▶ [WHAT THIS TASK INVOLVES]
Please reproduce, exactly and with nothing else, every line from the one containing "gray rectangle: (24, 116)" through the last line of the records below.

▶ [DATA LISTING]
--
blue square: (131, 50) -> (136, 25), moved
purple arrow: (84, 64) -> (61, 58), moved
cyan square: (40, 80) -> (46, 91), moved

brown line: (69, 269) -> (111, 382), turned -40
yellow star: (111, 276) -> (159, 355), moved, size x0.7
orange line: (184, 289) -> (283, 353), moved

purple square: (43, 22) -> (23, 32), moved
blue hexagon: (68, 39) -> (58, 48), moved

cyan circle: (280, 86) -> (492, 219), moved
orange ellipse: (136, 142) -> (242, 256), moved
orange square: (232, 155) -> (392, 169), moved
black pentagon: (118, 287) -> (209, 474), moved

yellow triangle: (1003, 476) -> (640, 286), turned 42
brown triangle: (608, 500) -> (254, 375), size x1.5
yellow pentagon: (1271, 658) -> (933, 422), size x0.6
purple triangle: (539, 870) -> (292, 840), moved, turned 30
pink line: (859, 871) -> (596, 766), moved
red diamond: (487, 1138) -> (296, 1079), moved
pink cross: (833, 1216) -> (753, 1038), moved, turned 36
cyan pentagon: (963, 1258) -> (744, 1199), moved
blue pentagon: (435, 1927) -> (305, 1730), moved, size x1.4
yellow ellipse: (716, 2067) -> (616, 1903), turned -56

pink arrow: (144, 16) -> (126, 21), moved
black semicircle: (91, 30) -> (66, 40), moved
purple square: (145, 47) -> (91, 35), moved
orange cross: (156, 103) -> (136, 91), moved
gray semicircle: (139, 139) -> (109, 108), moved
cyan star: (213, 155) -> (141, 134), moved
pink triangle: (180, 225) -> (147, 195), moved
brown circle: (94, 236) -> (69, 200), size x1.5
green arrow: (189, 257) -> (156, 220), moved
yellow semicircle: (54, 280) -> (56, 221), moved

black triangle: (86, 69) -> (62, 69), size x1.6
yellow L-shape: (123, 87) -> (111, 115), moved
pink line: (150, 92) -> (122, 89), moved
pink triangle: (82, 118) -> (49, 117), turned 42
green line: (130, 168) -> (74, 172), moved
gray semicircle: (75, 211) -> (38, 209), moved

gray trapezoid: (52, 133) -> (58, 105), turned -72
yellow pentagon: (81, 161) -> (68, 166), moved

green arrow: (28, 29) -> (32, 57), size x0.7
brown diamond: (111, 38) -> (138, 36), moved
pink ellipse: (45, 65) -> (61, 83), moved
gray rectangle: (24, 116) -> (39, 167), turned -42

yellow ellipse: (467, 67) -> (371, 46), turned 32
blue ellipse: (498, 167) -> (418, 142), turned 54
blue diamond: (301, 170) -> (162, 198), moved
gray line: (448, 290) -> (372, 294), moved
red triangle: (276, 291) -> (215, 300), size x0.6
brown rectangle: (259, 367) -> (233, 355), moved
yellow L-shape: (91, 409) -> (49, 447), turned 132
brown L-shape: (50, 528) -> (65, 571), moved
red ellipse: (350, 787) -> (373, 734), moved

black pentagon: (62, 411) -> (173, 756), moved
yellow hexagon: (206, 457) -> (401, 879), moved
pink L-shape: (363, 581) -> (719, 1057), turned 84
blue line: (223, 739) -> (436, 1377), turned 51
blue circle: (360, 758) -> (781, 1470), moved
--
▶ [ANSWER TO THIS TASK]
gray rectangle: (24, 116) -> (39, 167), turned -42

yellow ellipse: (467, 67) -> (371, 46), turned 32
blue ellipse: (498, 167) -> (418, 142), turned 54
blue diamond: (301, 170) -> (162, 198), moved
gray line: (448, 290) -> (372, 294), moved
red triangle: (276, 291) -> (215, 300), size x0.6
brown rectangle: (259, 367) -> (233, 355), moved
yellow L-shape: (91, 409) -> (49, 447), turned 132
brown L-shape: (50, 528) -> (65, 571), moved
red ellipse: (350, 787) -> (373, 734), moved

black pentagon: (62, 411) -> (173, 756), moved
yellow hexagon: (206, 457) -> (401, 879), moved
pink L-shape: (363, 581) -> (719, 1057), turned 84
blue line: (223, 739) -> (436, 1377), turned 51
blue circle: (360, 758) -> (781, 1470), moved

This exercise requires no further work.